▶ Your assignment: Whenever a line in the data holds the string "black", copy that line.

▶ Source material:
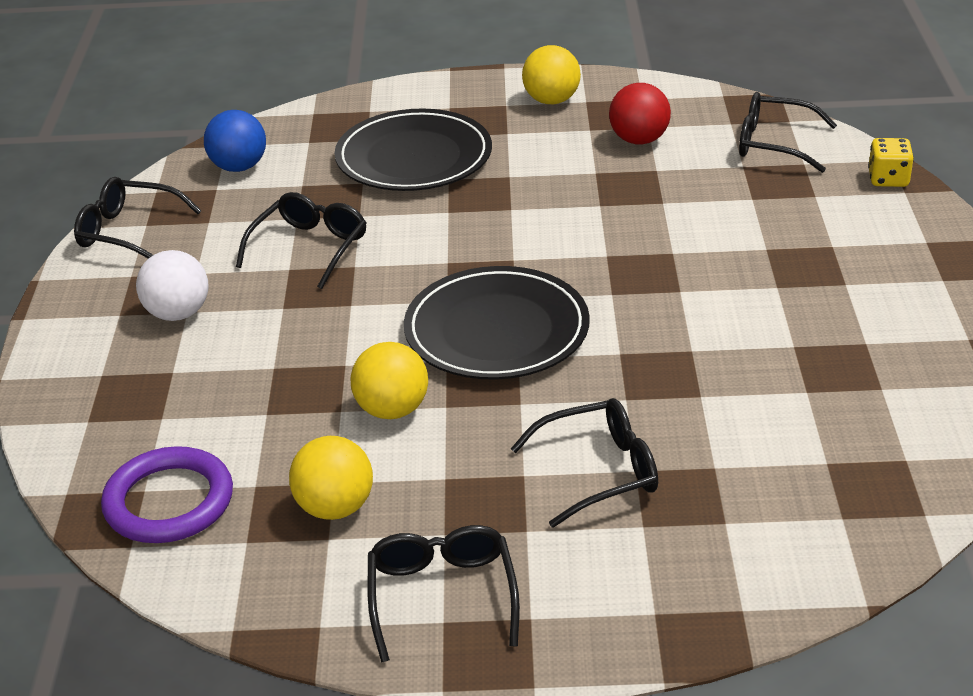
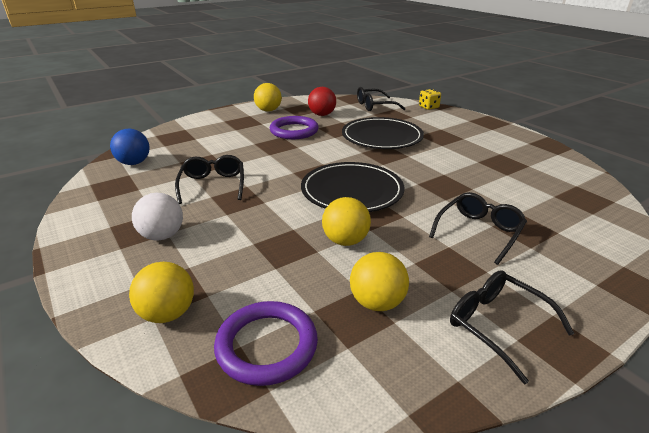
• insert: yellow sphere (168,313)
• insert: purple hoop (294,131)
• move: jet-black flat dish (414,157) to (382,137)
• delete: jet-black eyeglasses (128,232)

▶ Written response:
• move: jet-black flat dish (414,157) to (382,137)
• delete: jet-black eyeglasses (128,232)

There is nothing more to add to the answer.